─── Recorded data ───

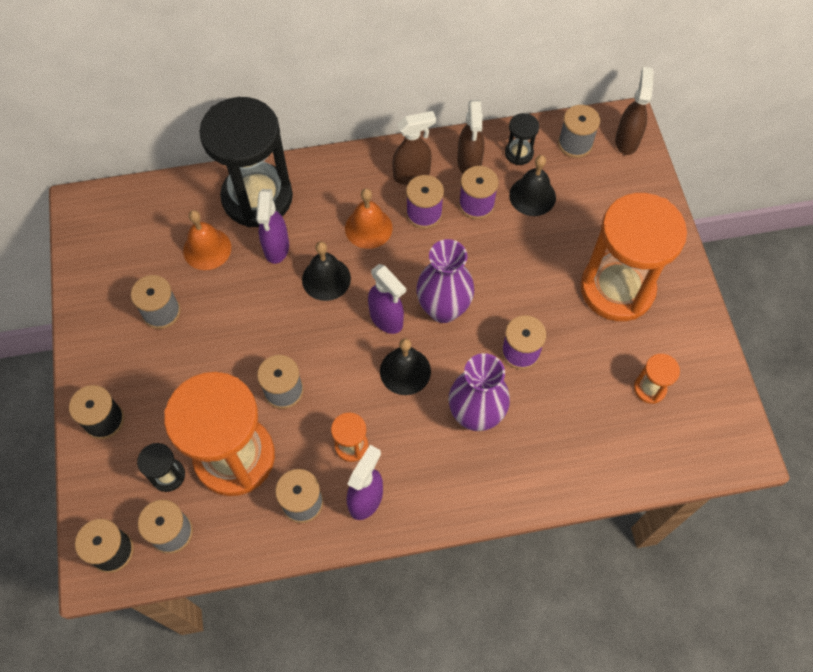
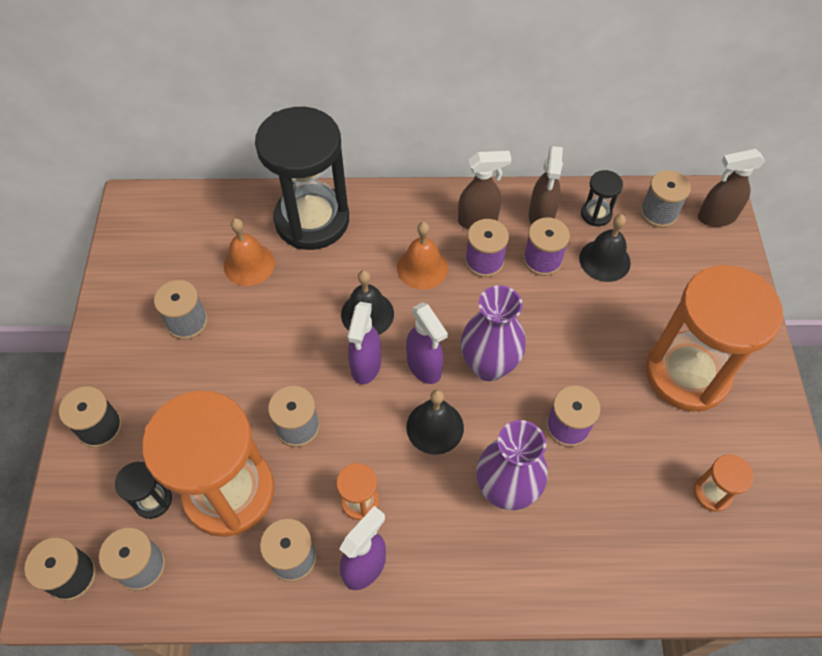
camera: 10 degrees right, 5 degrees down
(276, 248) = (321, 274): purple spray bottle -> purple spray bottle (366, 366)
(626, 140) = (716, 217): brown spray bottle -> brown spray bottle turned 120 degrees counterclockwise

───

§ **Directions for this task**: Repeat every line above exactly, minus the pictures.

§ **Finished task**:
camera: 10 degrees right, 5 degrees down
(276, 248) = (321, 274): purple spray bottle -> purple spray bottle (366, 366)
(626, 140) = (716, 217): brown spray bottle -> brown spray bottle turned 120 degrees counterclockwise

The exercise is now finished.